EXERCISE DETAILS: Go through the lines of the material and count the ones with the word "white". Give that count alone.

DATA RECORDS:
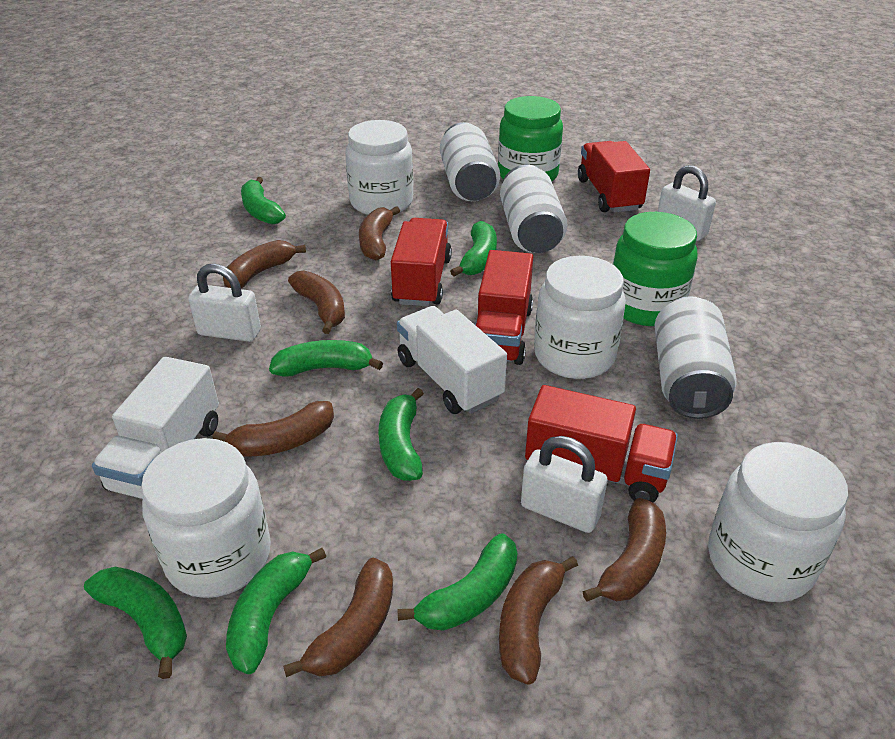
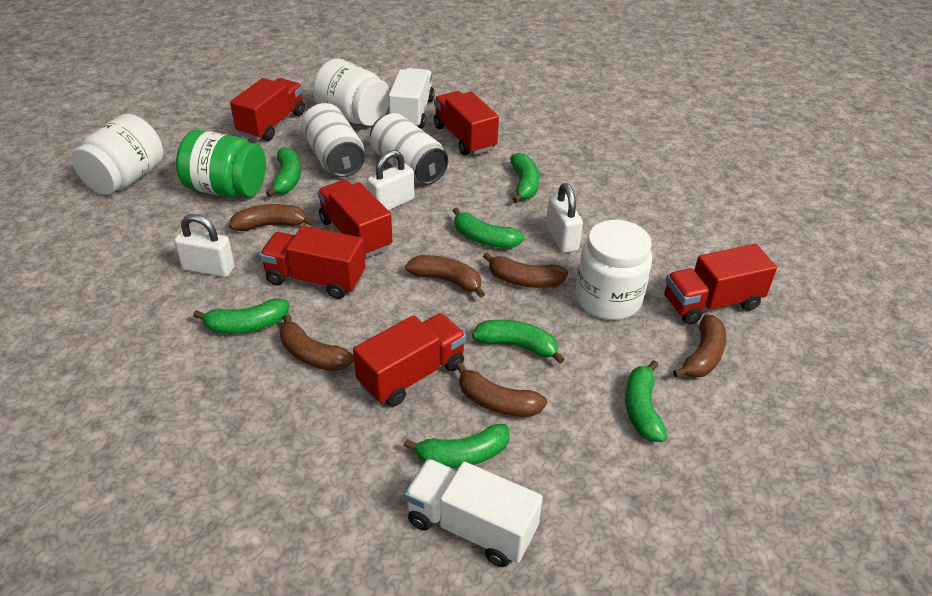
brown banana: [212,401,334,457] [223,240,306,288] [283,558,393,677] [288,271,345,334] [359,206,400,261] [499,556,578,684] [583,498,666,602] = 7 -> [229,204,314,231] [280,314,354,371] [405,255,485,298] [456,362,547,417] [483,252,568,288] [673,315,726,378] = 6
green jar: [498,96,563,181] [613,212,698,326] = 2 -> [176,130,266,198] = 1
red truck: [391,218,452,306] [475,250,533,365] [525,385,678,502] [578,141,650,213] = 4 -> [230,78,305,141] [260,226,366,299] [317,180,393,258] [353,313,466,407] [434,91,499,155] [665,244,777,324] = 6
white can: [440,122,500,201] [500,164,568,253] [655,296,737,419] = 3 -> [301,103,365,177] [370,113,448,185] = 2
white jar: [141,438,271,598] [345,120,413,215] [534,256,626,379] [708,442,848,602] = 4 -> [71,114,163,195] [313,58,390,126] [576,220,652,320] = 3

RESPONSE TO THE EXERCISE: 2